[Data entries]
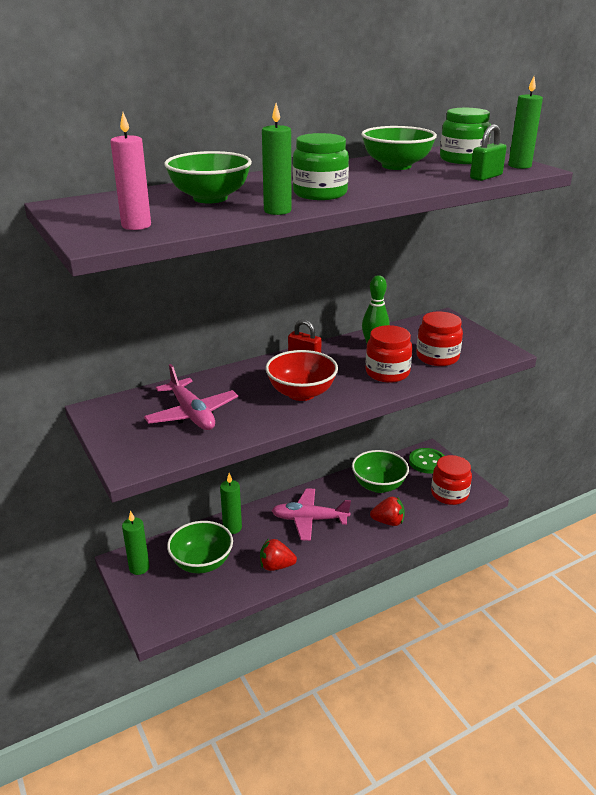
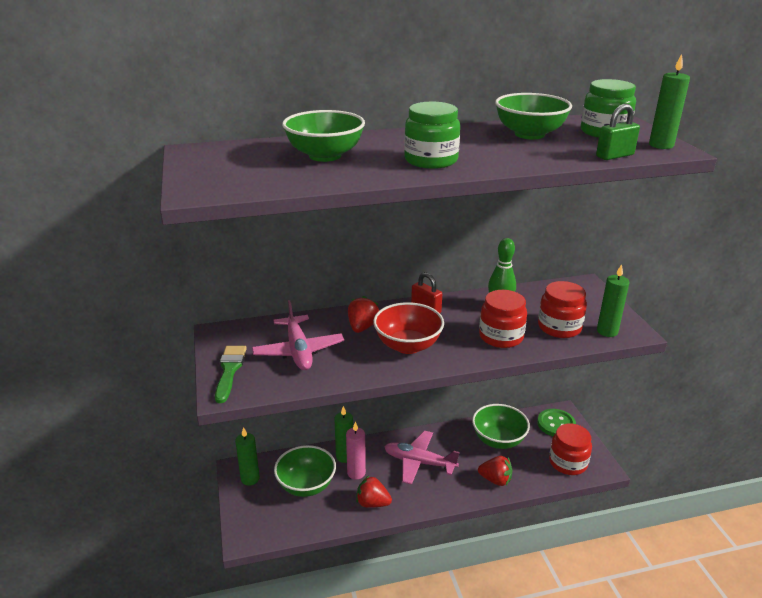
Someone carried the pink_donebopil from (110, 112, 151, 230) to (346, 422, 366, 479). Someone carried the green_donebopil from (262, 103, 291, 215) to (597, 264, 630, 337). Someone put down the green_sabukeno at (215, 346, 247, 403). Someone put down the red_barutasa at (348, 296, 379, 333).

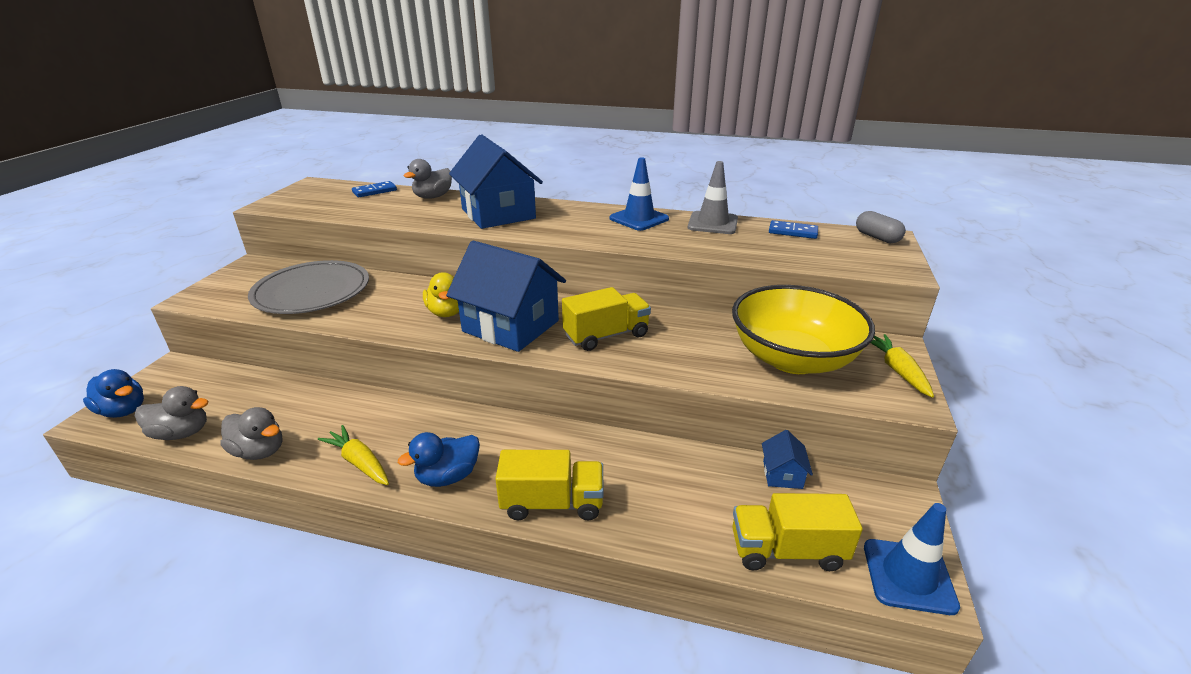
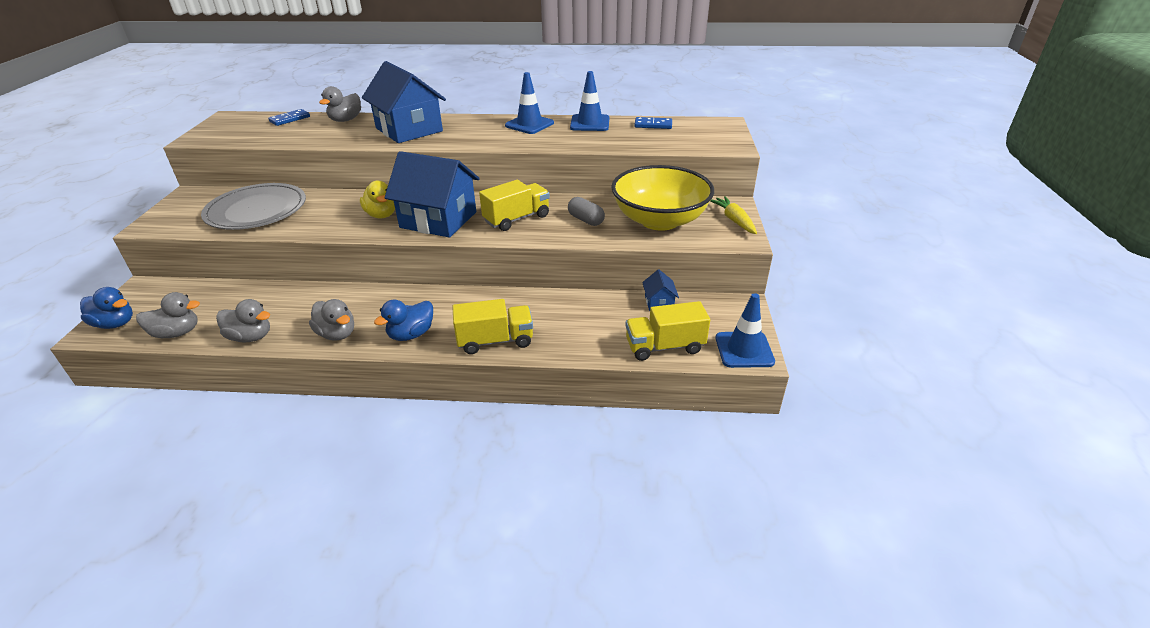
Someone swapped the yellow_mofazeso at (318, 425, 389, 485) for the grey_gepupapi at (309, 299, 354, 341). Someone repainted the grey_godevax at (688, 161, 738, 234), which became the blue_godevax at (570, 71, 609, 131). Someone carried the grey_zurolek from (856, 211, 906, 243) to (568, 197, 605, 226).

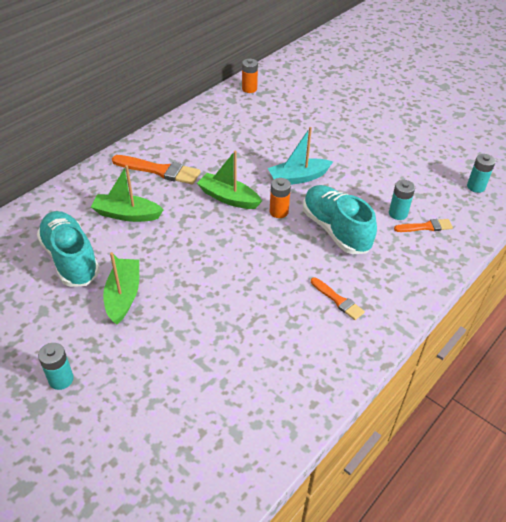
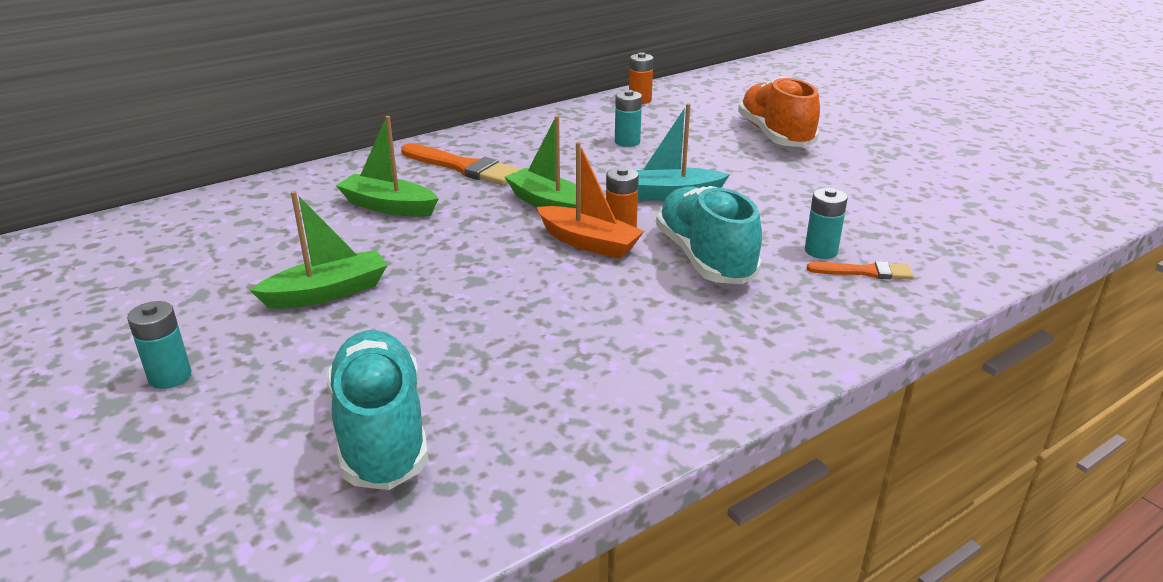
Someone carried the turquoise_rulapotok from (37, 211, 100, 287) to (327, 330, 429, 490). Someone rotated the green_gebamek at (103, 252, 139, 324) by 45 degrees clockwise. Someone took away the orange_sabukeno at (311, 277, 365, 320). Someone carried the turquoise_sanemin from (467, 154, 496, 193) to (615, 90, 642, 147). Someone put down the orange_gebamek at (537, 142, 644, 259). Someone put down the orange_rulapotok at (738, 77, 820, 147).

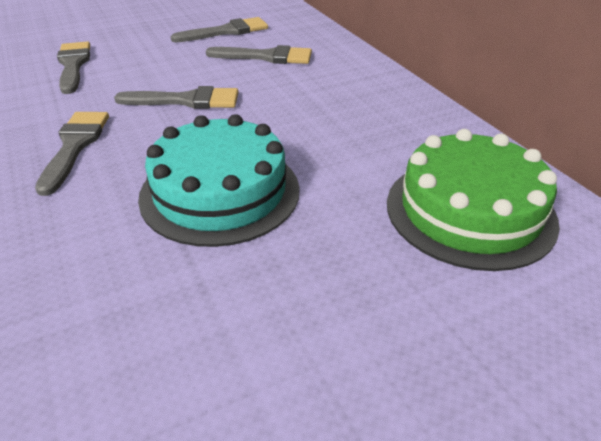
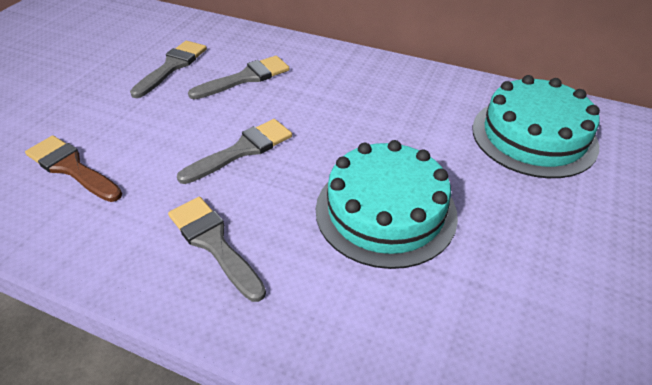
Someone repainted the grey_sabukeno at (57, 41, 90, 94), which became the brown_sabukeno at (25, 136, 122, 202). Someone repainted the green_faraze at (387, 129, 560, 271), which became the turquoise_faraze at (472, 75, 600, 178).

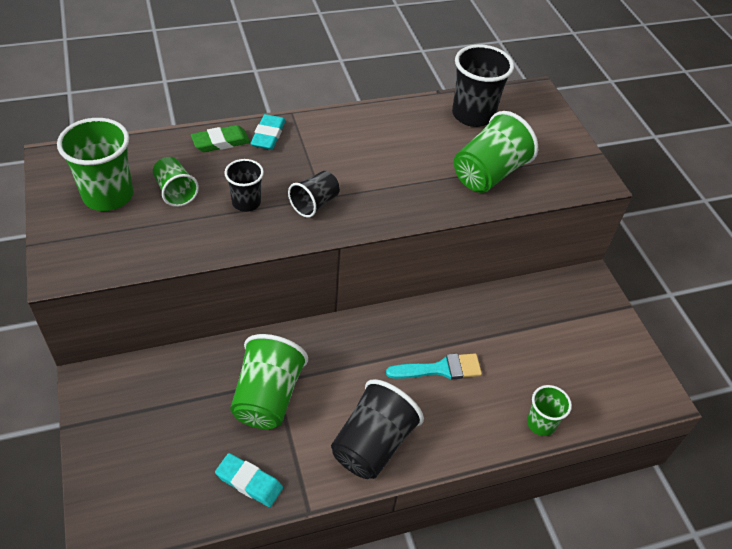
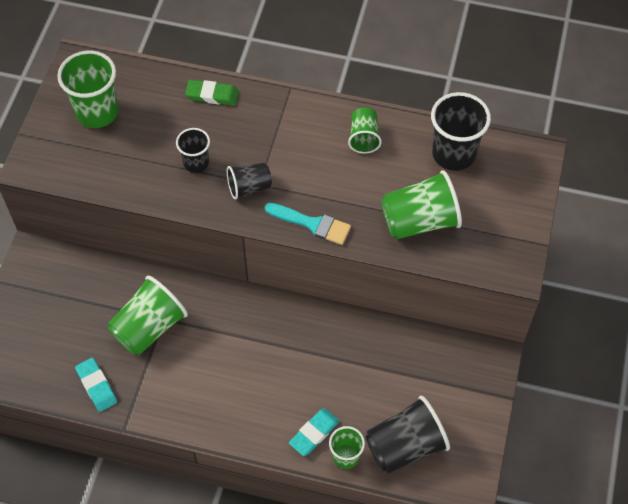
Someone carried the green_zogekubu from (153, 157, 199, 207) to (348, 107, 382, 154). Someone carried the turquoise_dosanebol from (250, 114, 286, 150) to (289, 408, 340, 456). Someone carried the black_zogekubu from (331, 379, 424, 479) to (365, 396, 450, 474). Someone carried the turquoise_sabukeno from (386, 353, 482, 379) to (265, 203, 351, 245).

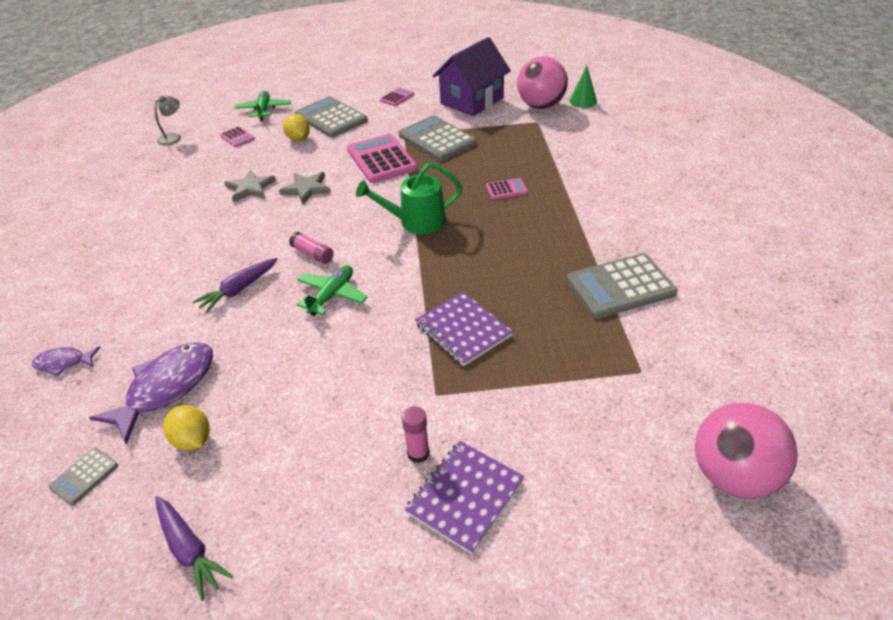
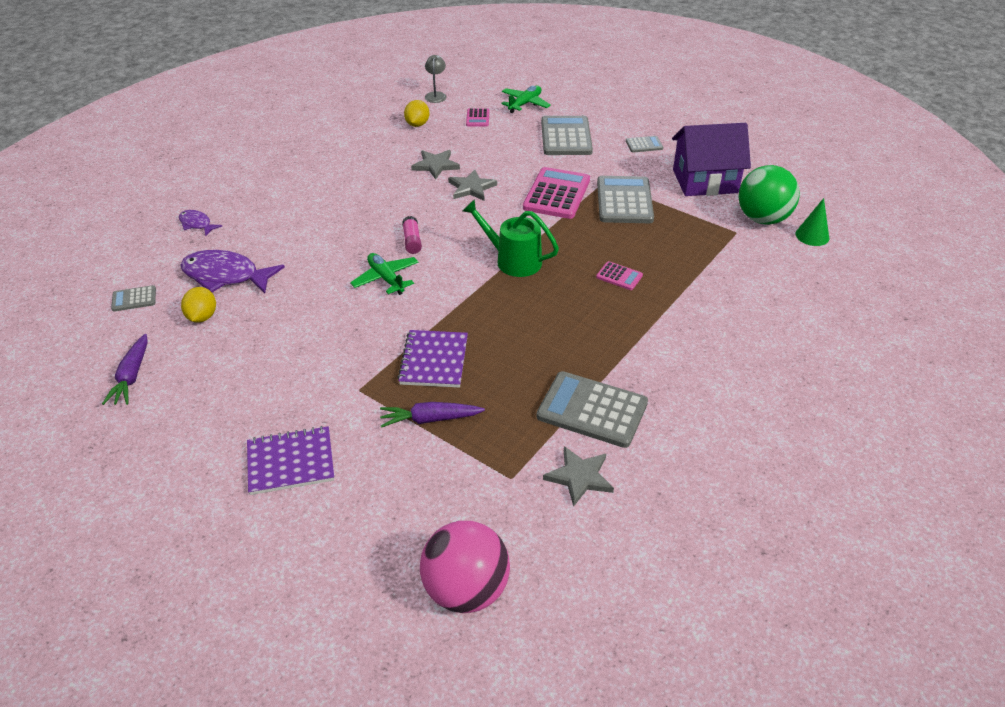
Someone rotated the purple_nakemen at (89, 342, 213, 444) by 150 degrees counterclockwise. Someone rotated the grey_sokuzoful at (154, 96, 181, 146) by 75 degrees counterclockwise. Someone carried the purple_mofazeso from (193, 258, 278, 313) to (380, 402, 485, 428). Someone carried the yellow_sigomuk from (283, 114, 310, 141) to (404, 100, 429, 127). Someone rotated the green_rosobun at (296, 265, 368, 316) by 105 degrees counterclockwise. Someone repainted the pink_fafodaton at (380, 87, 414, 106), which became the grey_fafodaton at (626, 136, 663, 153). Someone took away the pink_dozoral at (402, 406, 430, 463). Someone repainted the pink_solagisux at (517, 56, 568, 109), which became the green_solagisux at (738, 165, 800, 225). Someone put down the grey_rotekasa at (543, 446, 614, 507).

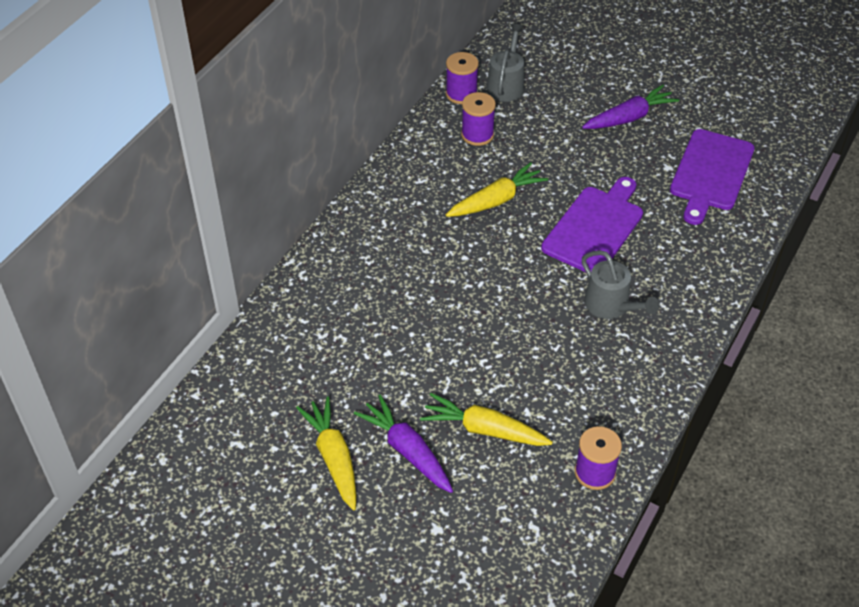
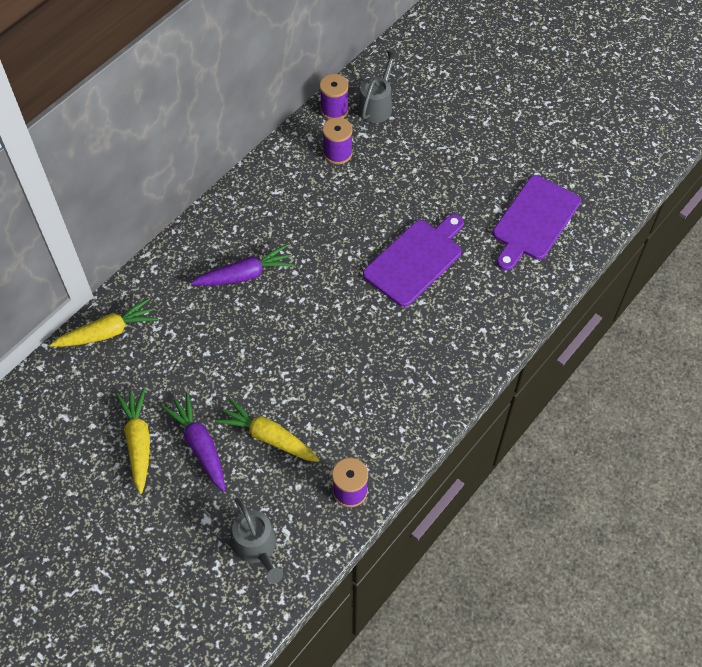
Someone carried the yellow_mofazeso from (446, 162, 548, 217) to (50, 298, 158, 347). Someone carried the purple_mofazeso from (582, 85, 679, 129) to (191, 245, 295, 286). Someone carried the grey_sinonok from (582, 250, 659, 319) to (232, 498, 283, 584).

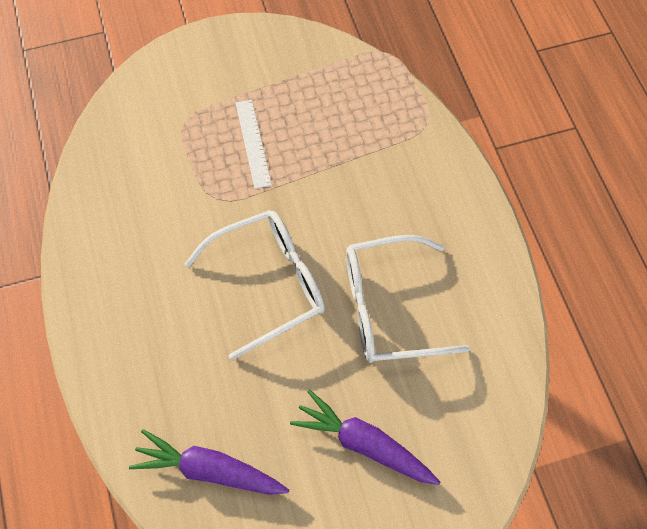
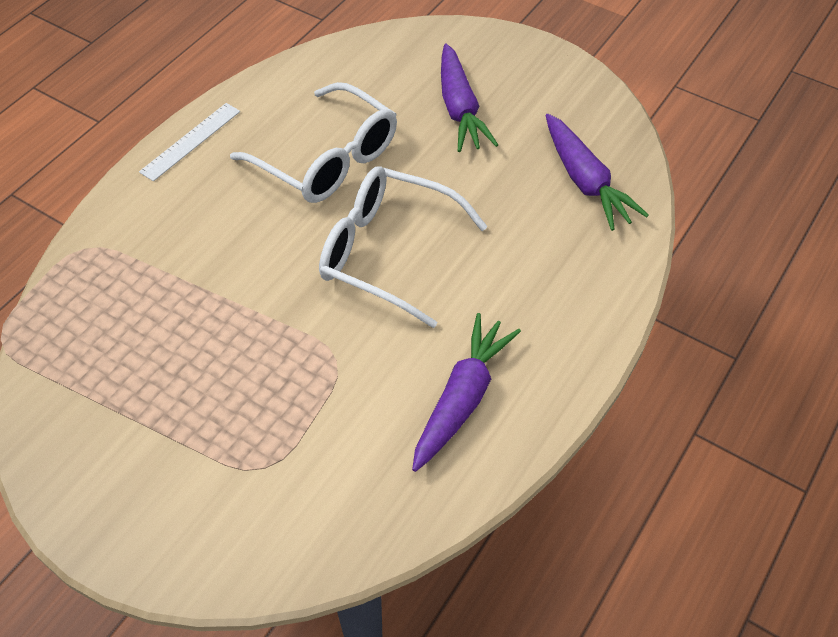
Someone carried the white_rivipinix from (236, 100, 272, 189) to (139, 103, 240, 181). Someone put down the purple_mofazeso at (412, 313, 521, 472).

WORK TASK:
Output each line of the records exactly. Any picture is skipped.

SOLUTION TO THIS PROBLEM:
Someone carried the pink_donebopil from (110, 112, 151, 230) to (346, 422, 366, 479). Someone carried the green_donebopil from (262, 103, 291, 215) to (597, 264, 630, 337). Someone put down the green_sabukeno at (215, 346, 247, 403). Someone put down the red_barutasa at (348, 296, 379, 333).

Someone swapped the yellow_mofazeso at (318, 425, 389, 485) for the grey_gepupapi at (309, 299, 354, 341). Someone repainted the grey_godevax at (688, 161, 738, 234), which became the blue_godevax at (570, 71, 609, 131). Someone carried the grey_zurolek from (856, 211, 906, 243) to (568, 197, 605, 226).

Someone carried the turquoise_rulapotok from (37, 211, 100, 287) to (327, 330, 429, 490). Someone rotated the green_gebamek at (103, 252, 139, 324) by 45 degrees clockwise. Someone took away the orange_sabukeno at (311, 277, 365, 320). Someone carried the turquoise_sanemin from (467, 154, 496, 193) to (615, 90, 642, 147). Someone put down the orange_gebamek at (537, 142, 644, 259). Someone put down the orange_rulapotok at (738, 77, 820, 147).

Someone repainted the grey_sabukeno at (57, 41, 90, 94), which became the brown_sabukeno at (25, 136, 122, 202). Someone repainted the green_faraze at (387, 129, 560, 271), which became the turquoise_faraze at (472, 75, 600, 178).

Someone carried the green_zogekubu from (153, 157, 199, 207) to (348, 107, 382, 154). Someone carried the turquoise_dosanebol from (250, 114, 286, 150) to (289, 408, 340, 456). Someone carried the black_zogekubu from (331, 379, 424, 479) to (365, 396, 450, 474). Someone carried the turquoise_sabukeno from (386, 353, 482, 379) to (265, 203, 351, 245).

Someone rotated the purple_nakemen at (89, 342, 213, 444) by 150 degrees counterclockwise. Someone rotated the grey_sokuzoful at (154, 96, 181, 146) by 75 degrees counterclockwise. Someone carried the purple_mofazeso from (193, 258, 278, 313) to (380, 402, 485, 428). Someone carried the yellow_sigomuk from (283, 114, 310, 141) to (404, 100, 429, 127). Someone rotated the green_rosobun at (296, 265, 368, 316) by 105 degrees counterclockwise. Someone repainted the pink_fafodaton at (380, 87, 414, 106), which became the grey_fafodaton at (626, 136, 663, 153). Someone took away the pink_dozoral at (402, 406, 430, 463). Someone repainted the pink_solagisux at (517, 56, 568, 109), which became the green_solagisux at (738, 165, 800, 225). Someone put down the grey_rotekasa at (543, 446, 614, 507).

Someone carried the yellow_mofazeso from (446, 162, 548, 217) to (50, 298, 158, 347). Someone carried the purple_mofazeso from (582, 85, 679, 129) to (191, 245, 295, 286). Someone carried the grey_sinonok from (582, 250, 659, 319) to (232, 498, 283, 584).

Someone carried the white_rivipinix from (236, 100, 272, 189) to (139, 103, 240, 181). Someone put down the purple_mofazeso at (412, 313, 521, 472).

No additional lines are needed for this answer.